Provided records:
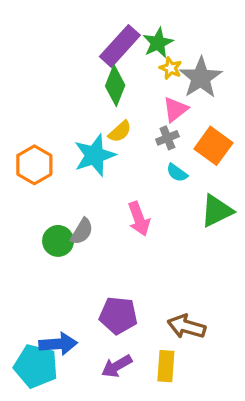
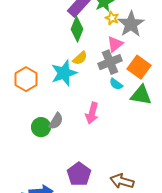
gray cross: (167, 138) -> (110, 62), size x1.6
green triangle: (217, 211) -> (141, 95), moved, turned 35
pink arrow: (139, 219) -> (92, 113), turned 35
purple pentagon: (118, 315) -> (79, 174), turned 30

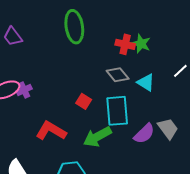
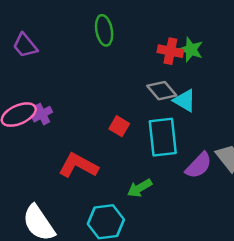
green ellipse: (74, 27) -> (104, 30), size x0.7
cyan triangle: (146, 82) -> (185, 100), moved
green arrow: (97, 137) -> (140, 188), moved, size x0.7

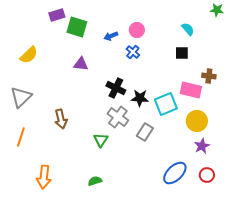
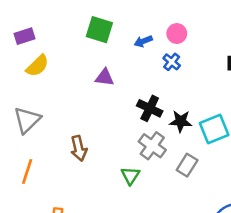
purple rectangle: (57, 15) -> (25, 36), moved

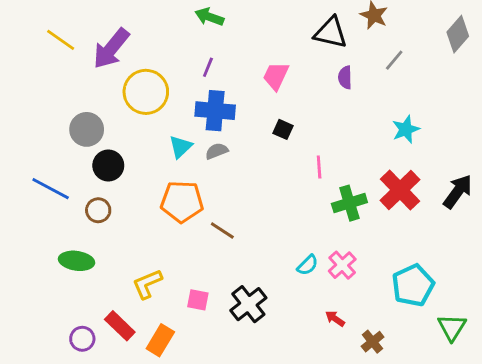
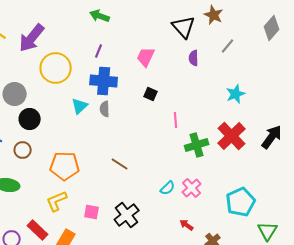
black triangle: (331, 33) -> (184, 27), turned 35
gray semicircle: (217, 151) -> (105, 109), turned -70
orange pentagon: (182, 202) -> (65, 166), moved
brown line: (222, 230) -> (120, 164), moved

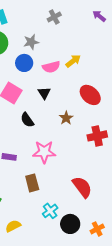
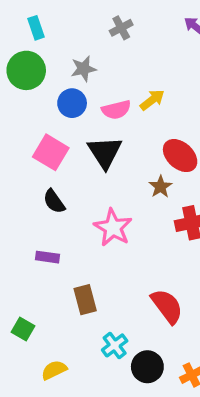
black triangle: (44, 93) -> (105, 152), size x1.6
brown star: (66, 118) -> (160, 187), moved
black semicircle: (27, 120) -> (54, 201), moved
pink star: (44, 152) -> (113, 228), moved, turned 30

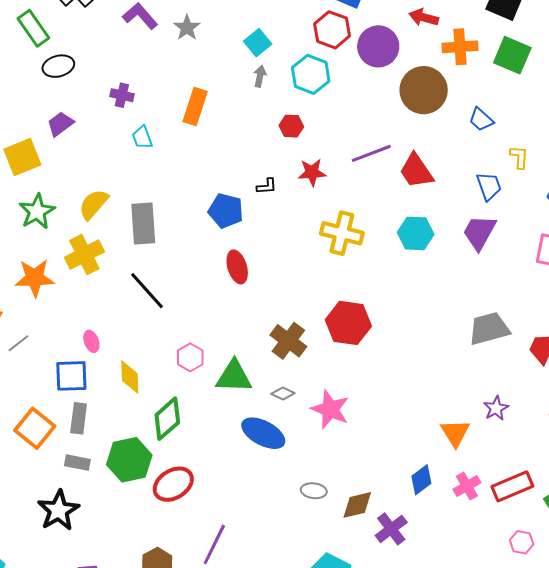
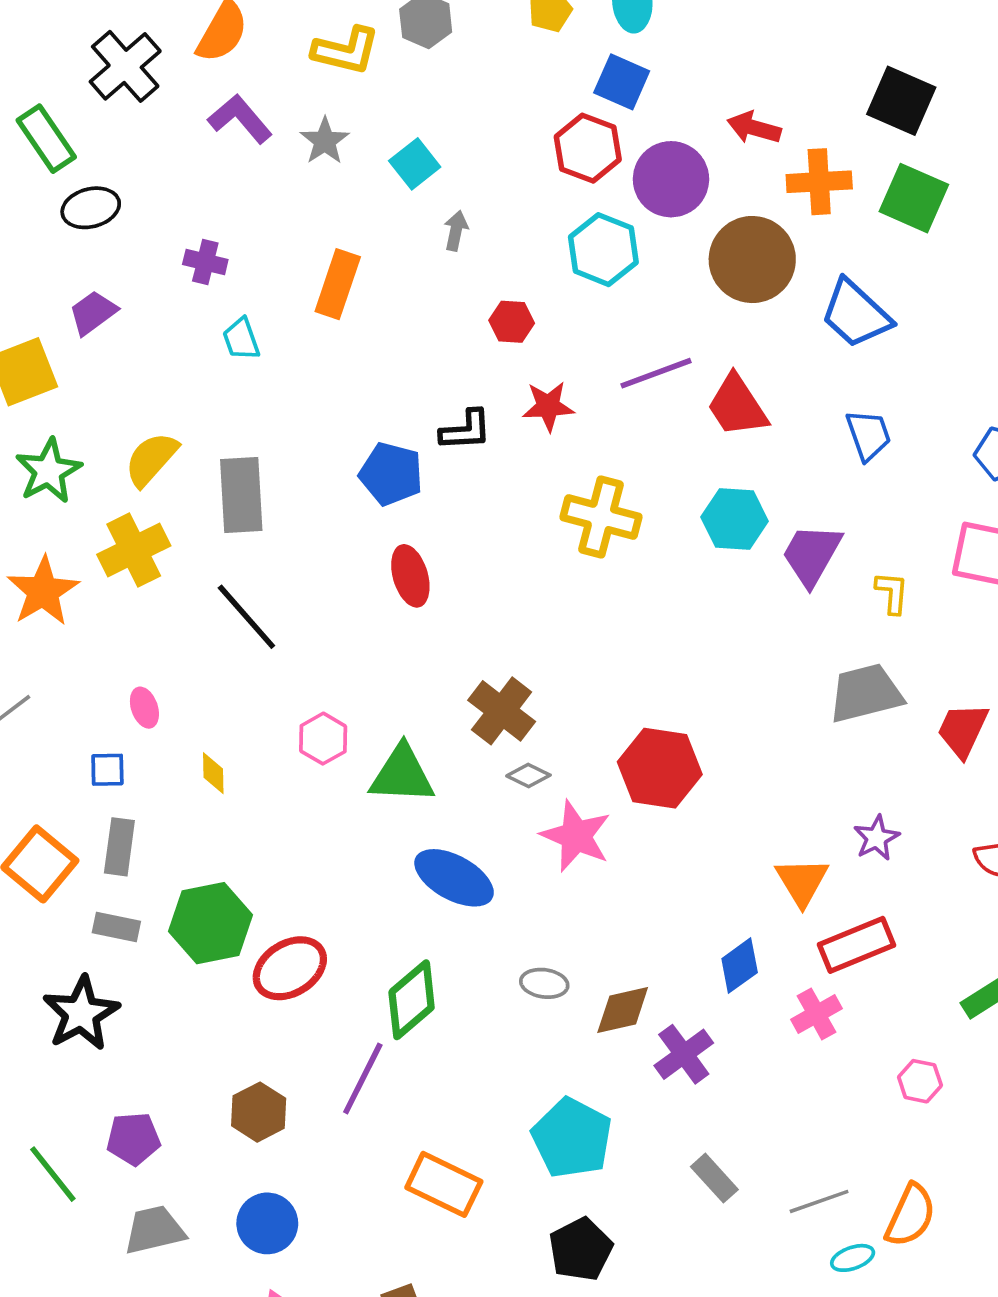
cyan square: (258, 43) -> (415, 164), moved
cyan hexagon: (311, 74) -> (603, 250), moved
blue trapezoid: (481, 119) -> (856, 314), size x1.6
yellow L-shape: (519, 157) -> (892, 593), moved
black L-shape: (267, 186) -> (466, 430), size x1.4
purple trapezoid: (479, 232) -> (812, 555), moved
orange star: (35, 278) -> (43, 591), turned -30
red hexagon: (348, 323) -> (660, 768), moved
blue square: (71, 376) -> (107, 770), size x0.6
yellow diamond: (130, 377) -> (213, 773), size x0.7
gray diamond: (283, 394) -> (528, 775), moved
green diamond: (167, 419) -> (412, 1000), moved
pink cross: (467, 486) -> (817, 1014), moved
red rectangle: (512, 486) -> (856, 945), moved

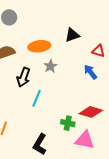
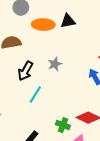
black triangle: (72, 35) -> (68, 21), moved
orange ellipse: (39, 46) -> (43, 25), moved

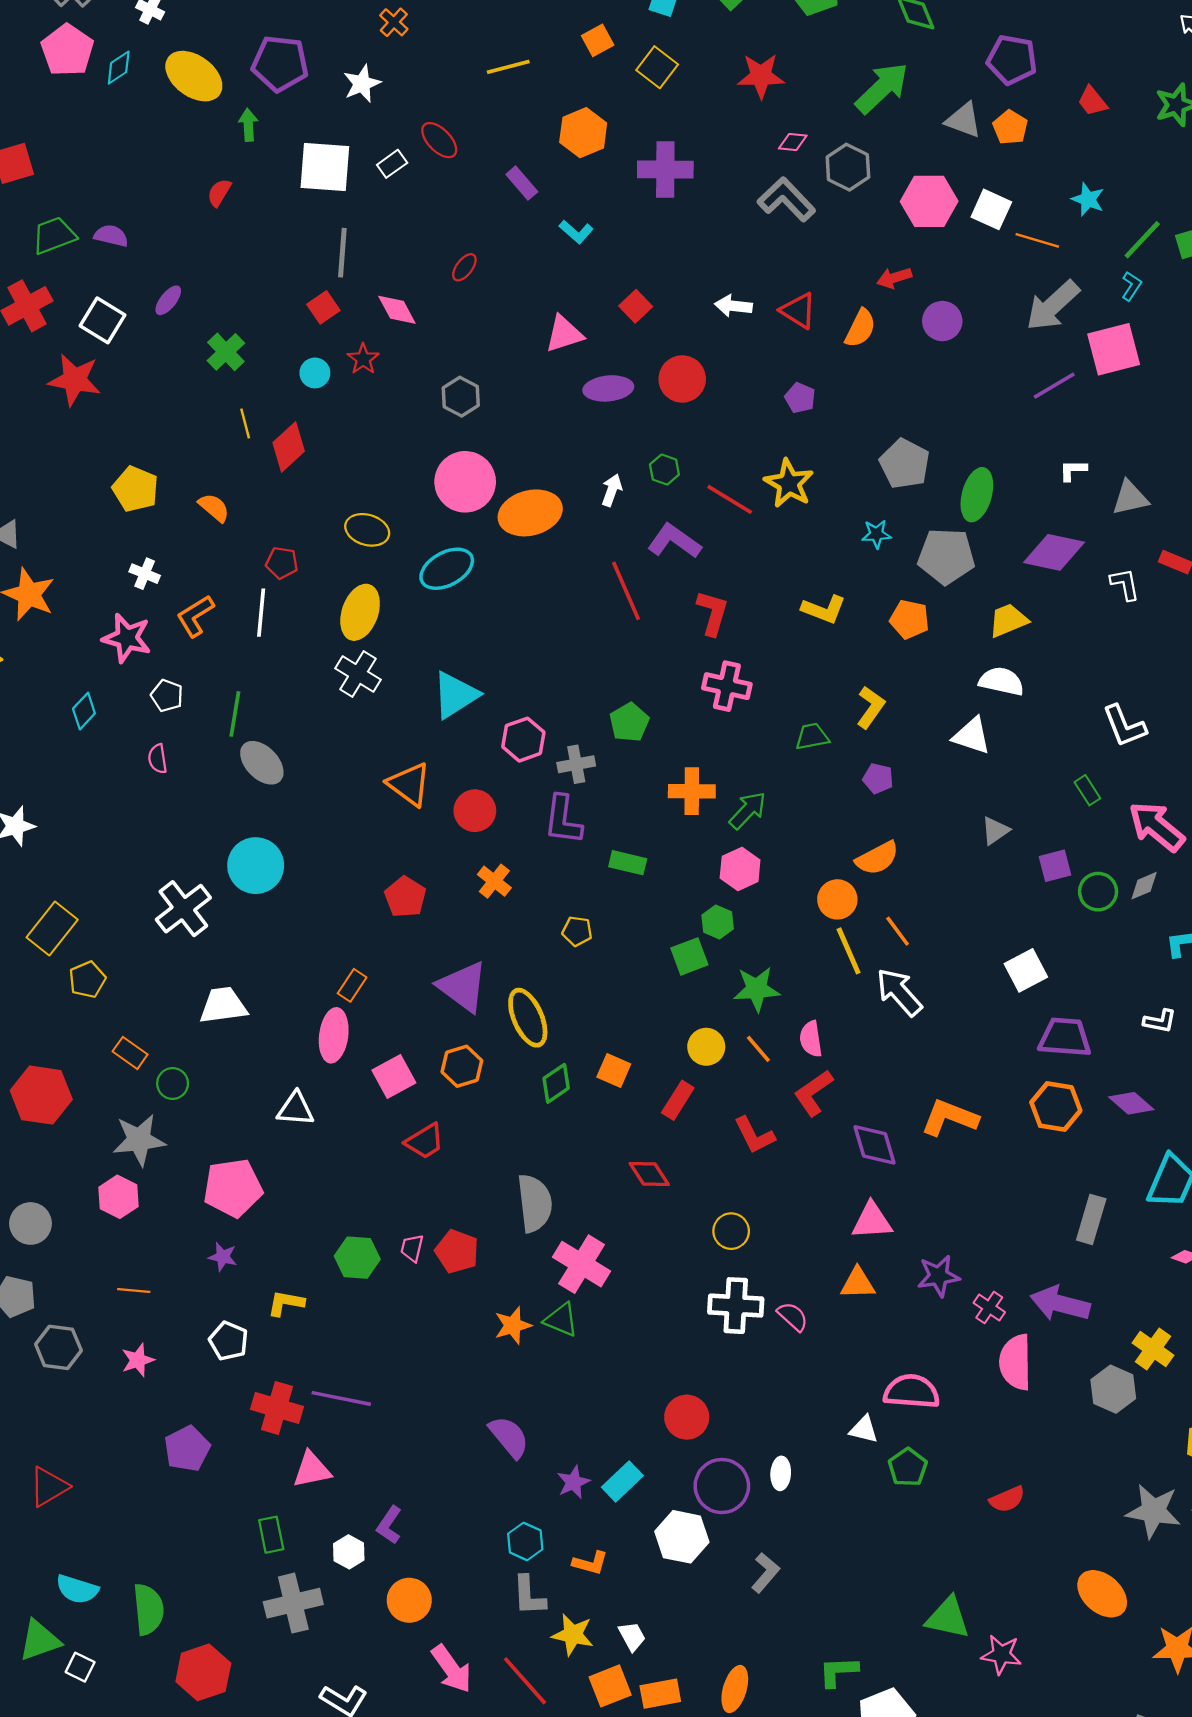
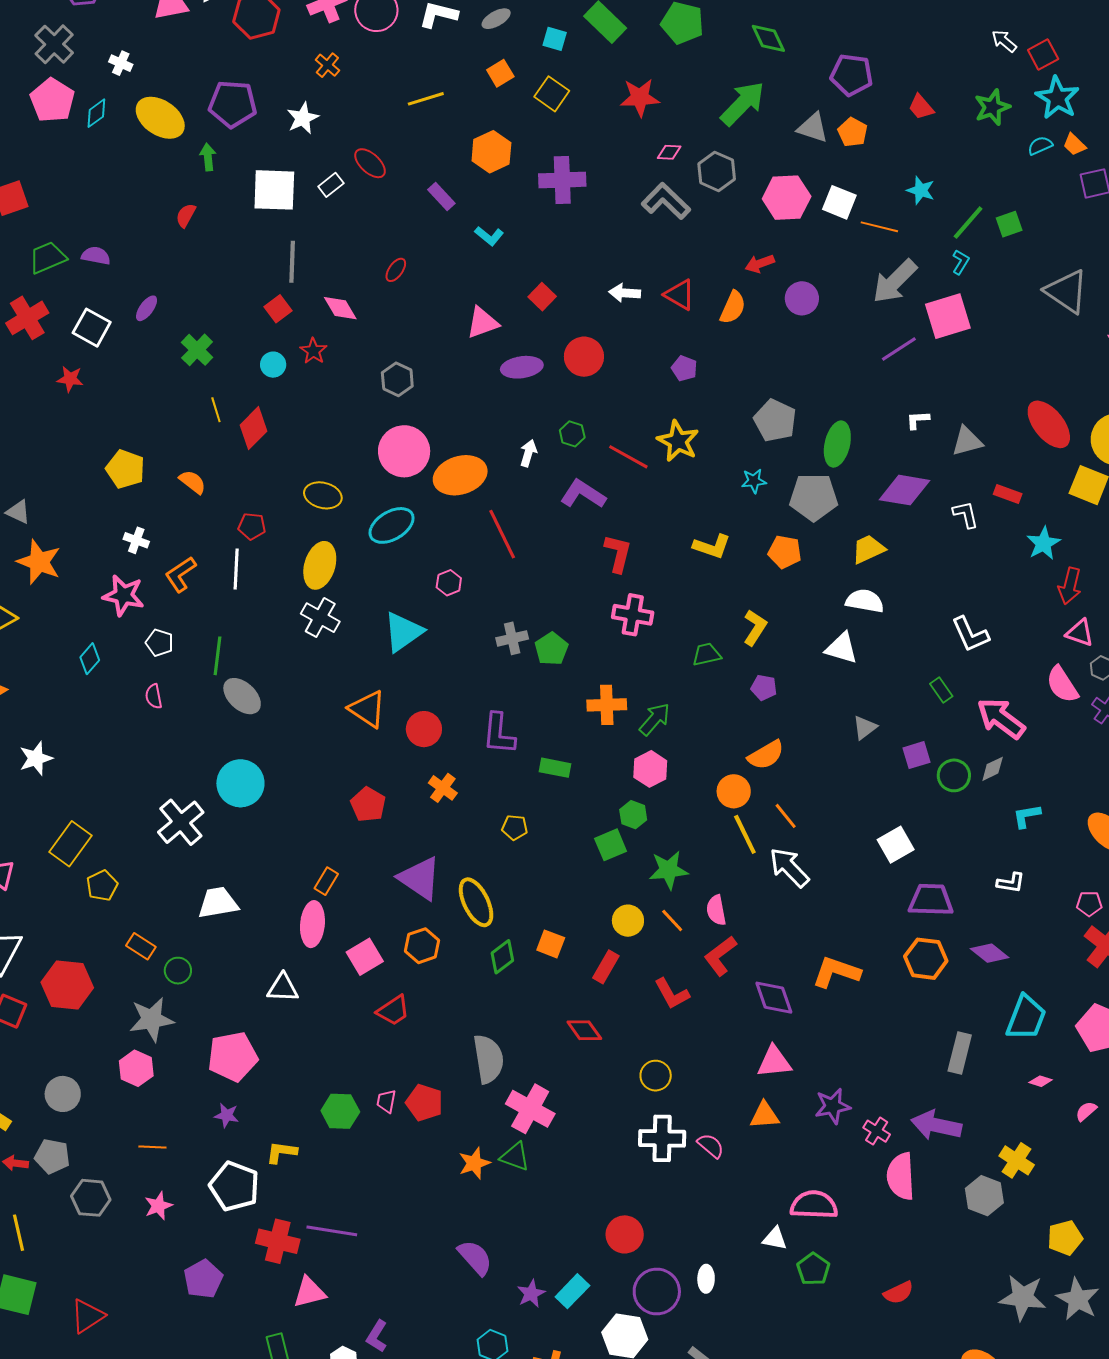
red star: (75, 380) -> (70, 379), size x0.6
red line: (626, 591) -> (502, 534), moved
pink hexagon: (523, 740) -> (449, 583), moved, size x0.7
gray cross: (576, 764) -> (512, 638), moved
white pentagon: (228, 1341) -> (234, 1186), size x1.5

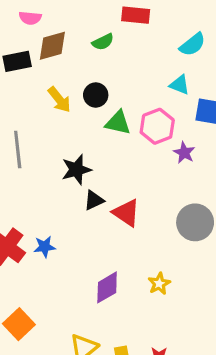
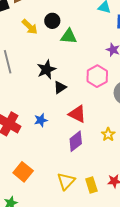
pink hexagon: (157, 126) -> (97, 76), moved
red triangle: (126, 213) -> (77, 114), moved
blue star: (45, 247) -> (41, 120), moved

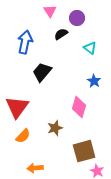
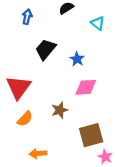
blue arrow: (25, 42) -> (27, 17), size x0.6
blue star: (94, 81) -> (77, 59), moved
pink diamond: (79, 107) -> (86, 87), turned 70

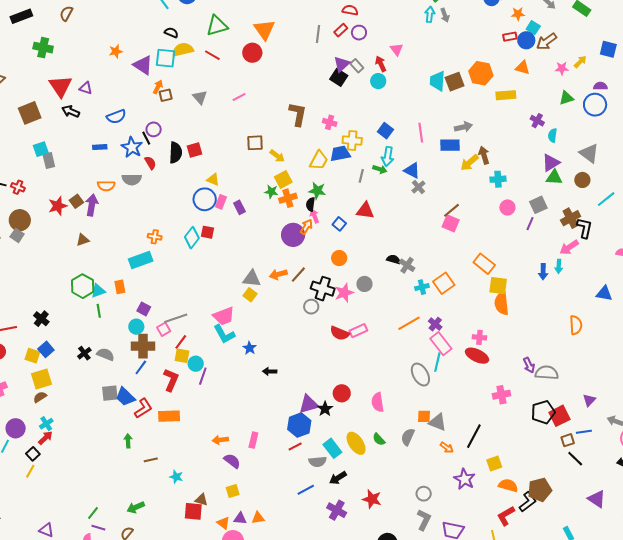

Exercise prompt:
Only the lines from the beginning of the records through the line bearing "green ellipse: (74, 27)" belong in the answer, copied word for word with pictures left out.

Exercise result:
gray cross: (167, 138) -> (110, 62), size x1.6
green triangle: (217, 211) -> (141, 95), moved, turned 35
pink arrow: (139, 219) -> (92, 113), turned 35
purple pentagon: (118, 315) -> (79, 174), turned 30

green ellipse: (74, 27) -> (104, 30), size x0.7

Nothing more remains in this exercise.